▸ What is expected: Please recast the material from the line containing "Answer: (A)" through the end of the material, both ends included, as a JSON list of strings with one string per line. Skip blank lines and leave out the pictures.

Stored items
·····

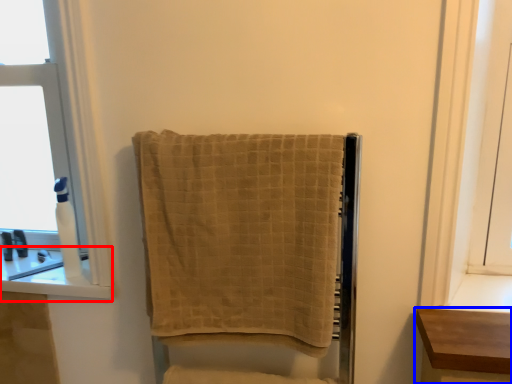
Question: Which point is further to the camera, window sill (highlighted by a red box) or furniture (highlighted by a blue box)?

Choices:
 (A) window sill
 (B) furniture

Answer: (A)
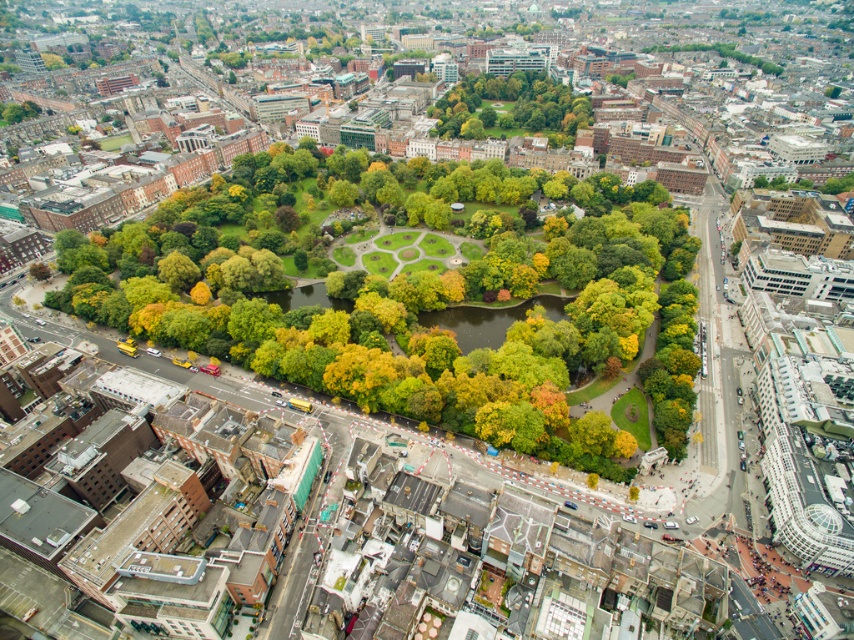
You are a drone operator trying to capture a photo of the green leafy trees at center and the green leafy tree at center from above. Based on their positions, which one would appear closer to the bottom edge of the photo?

The green leafy trees at center is located below the green leafy tree at center, so it would appear closer to the bottom edge of the photo.

You are a bird flying over the city and want to land on a tree. You see the green leafy tree at center and the green leafy tree at upper right. Which tree is positioned lower in the aerial view?

The green leafy tree at center is located below the green leafy tree at upper right, so it is positioned lower in the aerial view.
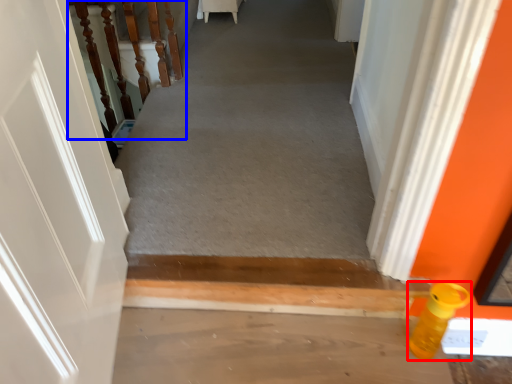
Question: Which point is further to the camera, bottle (highlighted by a red box) or stairwell (highlighted by a blue box)?

Choices:
 (A) bottle
 (B) stairwell

Answer: (B)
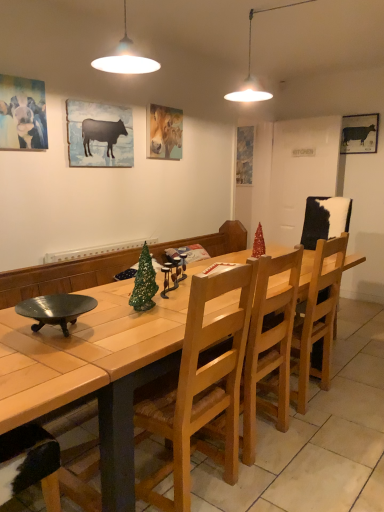
The image size is (384, 512). In order to click on vacant space to the right of wooden chair at center, the 1th chair when ordered from right to left in this screenshot , I will do `click(353, 394)`.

·····

▸ Completed task:
[
  "Answer: (A)",
  "You are a drone operator trying to capture a photo of the green leafy trees at center and the green leafy tree at center from above. Based on their positions, which one would appear closer to the bottom edge of the photo?",
  "The green leafy trees at center is located below the green leafy tree at center, so it would appear closer to the bottom edge of the photo.",
  "You are a bird flying over the city and want to land on a tree. You see the green leafy tree at center and the green leafy tree at upper right. Which tree is positioned lower in the aerial view?",
  "The green leafy tree at center is located below the green leafy tree at upper right, so it is positioned lower in the aerial view.",
  "Question: Which point is further to the camera, bottle (highlighted by a red box) or stairwell (highlighted by a blue box)?",
  "Choices:",
  " (A) bottle",
  " (B) stairwell",
  "Answer: (B)",
  "The image size is (384, 512). In order to click on vacant space to the right of wooden chair at center, the 1th chair when ordered from right to left in this screenshot , I will do `click(353, 394)`."
]